**EXERCISE DESCRIPTION**: Give back, word for word, the lines in the listing below from the one holding "turquoise cake: 2 -> 1" down to the one holding "turquoise fork: 2 -> 3", both ends included.

**EXERCISE MATERIAL**:
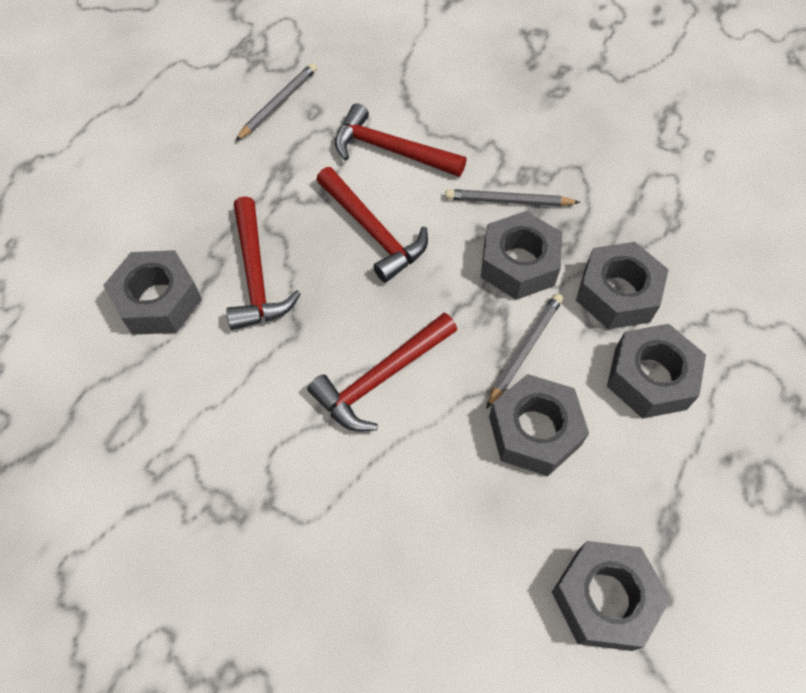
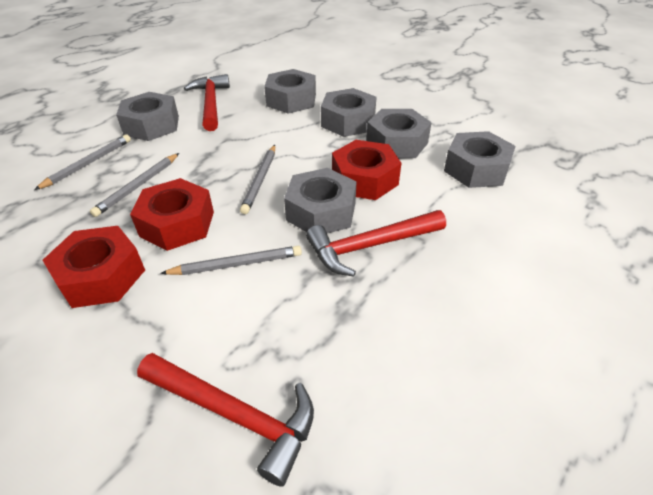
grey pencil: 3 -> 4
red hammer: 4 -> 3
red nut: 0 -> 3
--
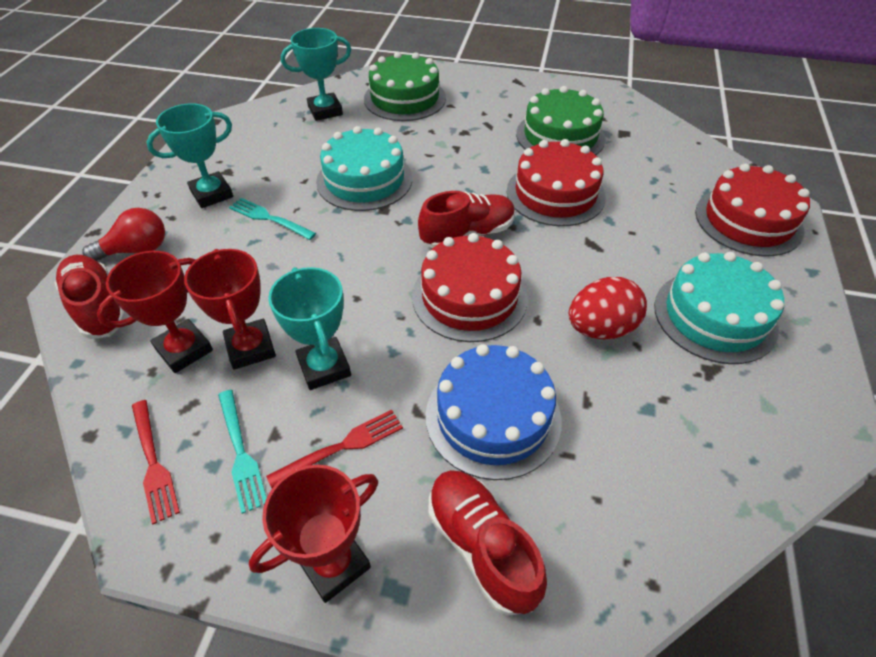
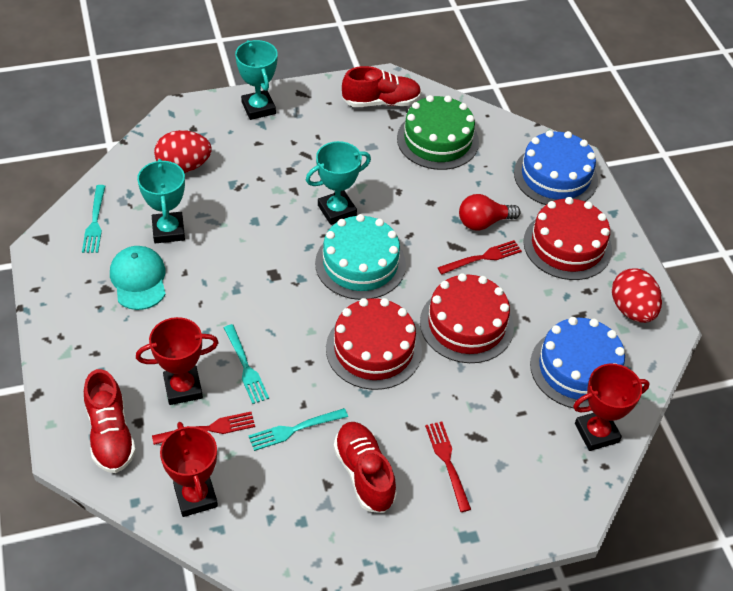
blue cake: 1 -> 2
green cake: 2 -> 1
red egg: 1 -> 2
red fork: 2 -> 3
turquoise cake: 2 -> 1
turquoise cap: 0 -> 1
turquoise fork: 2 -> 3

**OUTPUT OF THE EXERCISE**:
turquoise cake: 2 -> 1
turquoise cap: 0 -> 1
turquoise fork: 2 -> 3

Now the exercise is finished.